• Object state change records

-- Opening Marker --

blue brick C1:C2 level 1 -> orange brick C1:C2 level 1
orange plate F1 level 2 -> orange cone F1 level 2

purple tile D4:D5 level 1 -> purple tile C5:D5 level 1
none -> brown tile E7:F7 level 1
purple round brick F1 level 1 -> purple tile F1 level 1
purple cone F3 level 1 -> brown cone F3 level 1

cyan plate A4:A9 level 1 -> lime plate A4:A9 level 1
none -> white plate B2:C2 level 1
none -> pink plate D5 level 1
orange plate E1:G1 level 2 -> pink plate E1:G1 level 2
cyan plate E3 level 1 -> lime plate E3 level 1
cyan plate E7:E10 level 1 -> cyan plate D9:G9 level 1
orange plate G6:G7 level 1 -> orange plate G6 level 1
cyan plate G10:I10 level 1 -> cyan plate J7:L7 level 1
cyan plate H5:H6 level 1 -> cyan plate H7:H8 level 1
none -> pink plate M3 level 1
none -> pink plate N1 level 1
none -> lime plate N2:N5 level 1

-- Closing Marker --

Please copy all of the data above exactly.

• Response box
blue brick C1:C2 level 1 -> orange brick C1:C2 level 1
orange plate F1 level 2 -> orange cone F1 level 2

purple tile D4:D5 level 1 -> purple tile C5:D5 level 1
none -> brown tile E7:F7 level 1
purple round brick F1 level 1 -> purple tile F1 level 1
purple cone F3 level 1 -> brown cone F3 level 1

cyan plate A4:A9 level 1 -> lime plate A4:A9 level 1
none -> white plate B2:C2 level 1
none -> pink plate D5 level 1
orange plate E1:G1 level 2 -> pink plate E1:G1 level 2
cyan plate E3 level 1 -> lime plate E3 level 1
cyan plate E7:E10 level 1 -> cyan plate D9:G9 level 1
orange plate G6:G7 level 1 -> orange plate G6 level 1
cyan plate G10:I10 level 1 -> cyan plate J7:L7 level 1
cyan plate H5:H6 level 1 -> cyan plate H7:H8 level 1
none -> pink plate M3 level 1
none -> pink plate N1 level 1
none -> lime plate N2:N5 level 1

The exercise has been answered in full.